**What to work on**
Please count the lines below that contain the string "kern", matching case, and give only the number.

**Entries shown**
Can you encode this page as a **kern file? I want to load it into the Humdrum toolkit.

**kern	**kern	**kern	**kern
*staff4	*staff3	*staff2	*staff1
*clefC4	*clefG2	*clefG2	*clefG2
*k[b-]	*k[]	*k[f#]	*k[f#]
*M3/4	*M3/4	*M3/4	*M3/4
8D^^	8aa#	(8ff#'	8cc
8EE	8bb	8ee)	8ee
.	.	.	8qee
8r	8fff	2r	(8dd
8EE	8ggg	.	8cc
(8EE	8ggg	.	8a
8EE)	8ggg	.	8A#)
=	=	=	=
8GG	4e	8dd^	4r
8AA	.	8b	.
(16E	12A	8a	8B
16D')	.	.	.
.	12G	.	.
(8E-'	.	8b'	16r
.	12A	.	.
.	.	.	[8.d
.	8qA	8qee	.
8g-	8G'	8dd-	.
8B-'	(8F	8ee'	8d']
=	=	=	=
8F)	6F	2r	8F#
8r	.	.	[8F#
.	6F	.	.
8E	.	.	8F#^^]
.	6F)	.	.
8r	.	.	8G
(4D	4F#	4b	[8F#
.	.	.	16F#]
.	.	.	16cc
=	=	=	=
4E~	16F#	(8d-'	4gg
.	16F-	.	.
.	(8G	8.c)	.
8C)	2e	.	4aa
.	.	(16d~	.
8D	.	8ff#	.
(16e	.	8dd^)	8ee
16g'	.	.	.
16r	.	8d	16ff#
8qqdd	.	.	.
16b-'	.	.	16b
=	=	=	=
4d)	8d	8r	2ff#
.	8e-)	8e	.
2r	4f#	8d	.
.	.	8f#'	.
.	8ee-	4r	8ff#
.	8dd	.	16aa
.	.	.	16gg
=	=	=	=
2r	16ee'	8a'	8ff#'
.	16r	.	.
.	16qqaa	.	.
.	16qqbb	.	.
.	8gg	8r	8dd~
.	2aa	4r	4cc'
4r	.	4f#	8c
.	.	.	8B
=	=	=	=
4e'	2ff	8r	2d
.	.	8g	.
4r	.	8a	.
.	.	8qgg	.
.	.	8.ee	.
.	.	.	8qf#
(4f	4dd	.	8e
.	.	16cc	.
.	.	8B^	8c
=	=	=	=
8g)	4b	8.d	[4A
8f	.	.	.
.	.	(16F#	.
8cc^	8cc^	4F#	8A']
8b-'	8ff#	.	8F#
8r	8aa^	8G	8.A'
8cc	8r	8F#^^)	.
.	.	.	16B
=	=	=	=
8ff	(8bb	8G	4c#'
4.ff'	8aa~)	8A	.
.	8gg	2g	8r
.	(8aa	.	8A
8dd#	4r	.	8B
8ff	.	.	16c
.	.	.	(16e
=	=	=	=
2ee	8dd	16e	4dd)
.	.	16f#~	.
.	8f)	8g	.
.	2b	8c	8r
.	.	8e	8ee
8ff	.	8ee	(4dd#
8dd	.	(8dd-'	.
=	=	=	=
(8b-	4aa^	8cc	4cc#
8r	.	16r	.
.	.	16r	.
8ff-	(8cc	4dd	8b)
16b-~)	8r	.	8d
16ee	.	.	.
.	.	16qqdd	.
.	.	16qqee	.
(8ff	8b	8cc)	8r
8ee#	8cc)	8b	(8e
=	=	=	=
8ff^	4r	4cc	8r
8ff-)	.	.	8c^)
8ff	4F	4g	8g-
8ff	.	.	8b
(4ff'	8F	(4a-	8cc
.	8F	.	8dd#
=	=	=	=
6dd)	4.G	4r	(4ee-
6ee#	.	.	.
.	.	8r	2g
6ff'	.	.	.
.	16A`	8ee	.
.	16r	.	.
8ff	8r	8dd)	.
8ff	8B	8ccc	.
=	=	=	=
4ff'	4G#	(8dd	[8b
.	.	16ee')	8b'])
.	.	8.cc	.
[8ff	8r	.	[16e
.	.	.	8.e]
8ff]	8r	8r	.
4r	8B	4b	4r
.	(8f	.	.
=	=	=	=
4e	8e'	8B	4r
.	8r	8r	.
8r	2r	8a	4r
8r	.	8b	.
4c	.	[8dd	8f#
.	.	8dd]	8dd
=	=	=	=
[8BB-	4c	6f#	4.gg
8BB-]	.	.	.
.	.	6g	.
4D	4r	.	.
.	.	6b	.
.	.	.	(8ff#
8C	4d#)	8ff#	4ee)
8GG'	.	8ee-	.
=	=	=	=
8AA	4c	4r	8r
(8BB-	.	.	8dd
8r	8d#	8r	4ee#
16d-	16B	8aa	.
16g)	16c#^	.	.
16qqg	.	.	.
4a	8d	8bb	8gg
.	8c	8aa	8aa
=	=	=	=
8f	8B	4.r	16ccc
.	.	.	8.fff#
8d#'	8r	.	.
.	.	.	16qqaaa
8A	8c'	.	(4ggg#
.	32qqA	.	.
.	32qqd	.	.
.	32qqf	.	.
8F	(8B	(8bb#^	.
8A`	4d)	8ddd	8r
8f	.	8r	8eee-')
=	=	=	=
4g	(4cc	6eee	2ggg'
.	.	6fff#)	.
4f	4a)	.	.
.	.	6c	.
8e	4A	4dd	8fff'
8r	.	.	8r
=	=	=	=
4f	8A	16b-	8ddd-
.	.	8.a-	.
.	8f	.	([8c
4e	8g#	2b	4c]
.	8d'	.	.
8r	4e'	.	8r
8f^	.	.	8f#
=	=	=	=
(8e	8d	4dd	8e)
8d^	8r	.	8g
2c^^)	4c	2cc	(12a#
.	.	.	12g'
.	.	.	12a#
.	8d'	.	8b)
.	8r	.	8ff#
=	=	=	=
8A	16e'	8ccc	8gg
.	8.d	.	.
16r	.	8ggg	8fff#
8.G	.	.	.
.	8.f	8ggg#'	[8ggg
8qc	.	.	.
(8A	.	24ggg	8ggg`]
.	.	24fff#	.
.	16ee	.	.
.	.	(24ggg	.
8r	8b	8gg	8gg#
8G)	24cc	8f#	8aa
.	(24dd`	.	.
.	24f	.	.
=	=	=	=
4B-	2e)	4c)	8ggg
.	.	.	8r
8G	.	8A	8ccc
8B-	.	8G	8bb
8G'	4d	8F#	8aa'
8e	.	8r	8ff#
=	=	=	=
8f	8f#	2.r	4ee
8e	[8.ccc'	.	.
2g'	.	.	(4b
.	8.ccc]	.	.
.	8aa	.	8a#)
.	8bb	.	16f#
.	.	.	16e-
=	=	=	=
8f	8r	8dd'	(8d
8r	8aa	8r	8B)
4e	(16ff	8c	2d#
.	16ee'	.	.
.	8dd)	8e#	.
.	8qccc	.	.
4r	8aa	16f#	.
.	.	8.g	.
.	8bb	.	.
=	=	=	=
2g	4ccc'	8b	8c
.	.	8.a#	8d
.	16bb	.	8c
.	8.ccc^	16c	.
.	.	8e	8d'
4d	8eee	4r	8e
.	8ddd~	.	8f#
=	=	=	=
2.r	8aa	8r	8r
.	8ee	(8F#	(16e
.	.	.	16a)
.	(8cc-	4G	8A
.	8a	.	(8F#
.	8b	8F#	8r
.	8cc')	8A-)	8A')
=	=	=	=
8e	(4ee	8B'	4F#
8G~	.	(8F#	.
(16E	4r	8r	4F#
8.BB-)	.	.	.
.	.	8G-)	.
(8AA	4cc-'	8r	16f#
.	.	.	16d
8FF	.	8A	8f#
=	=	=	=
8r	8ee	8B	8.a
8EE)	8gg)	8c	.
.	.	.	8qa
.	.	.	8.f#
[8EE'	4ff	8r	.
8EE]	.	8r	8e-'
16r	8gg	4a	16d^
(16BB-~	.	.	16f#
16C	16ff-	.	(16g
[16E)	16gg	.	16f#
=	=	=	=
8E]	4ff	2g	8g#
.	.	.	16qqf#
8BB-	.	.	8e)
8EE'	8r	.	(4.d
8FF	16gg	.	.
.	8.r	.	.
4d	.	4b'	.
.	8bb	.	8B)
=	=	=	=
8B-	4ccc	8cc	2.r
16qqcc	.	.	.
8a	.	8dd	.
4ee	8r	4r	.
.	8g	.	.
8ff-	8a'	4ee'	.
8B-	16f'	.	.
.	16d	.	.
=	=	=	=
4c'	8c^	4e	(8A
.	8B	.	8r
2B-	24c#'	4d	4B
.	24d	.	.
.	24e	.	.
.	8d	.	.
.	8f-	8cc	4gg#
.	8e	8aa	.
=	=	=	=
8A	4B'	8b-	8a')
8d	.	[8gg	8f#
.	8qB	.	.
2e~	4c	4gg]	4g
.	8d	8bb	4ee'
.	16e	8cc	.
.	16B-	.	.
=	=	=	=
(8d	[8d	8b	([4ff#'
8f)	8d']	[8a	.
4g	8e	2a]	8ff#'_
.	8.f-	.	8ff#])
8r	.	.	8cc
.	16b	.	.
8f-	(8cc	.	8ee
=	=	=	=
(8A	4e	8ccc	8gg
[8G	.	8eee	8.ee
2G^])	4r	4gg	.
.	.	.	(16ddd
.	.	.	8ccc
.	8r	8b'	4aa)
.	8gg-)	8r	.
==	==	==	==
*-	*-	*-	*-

**Written response**
2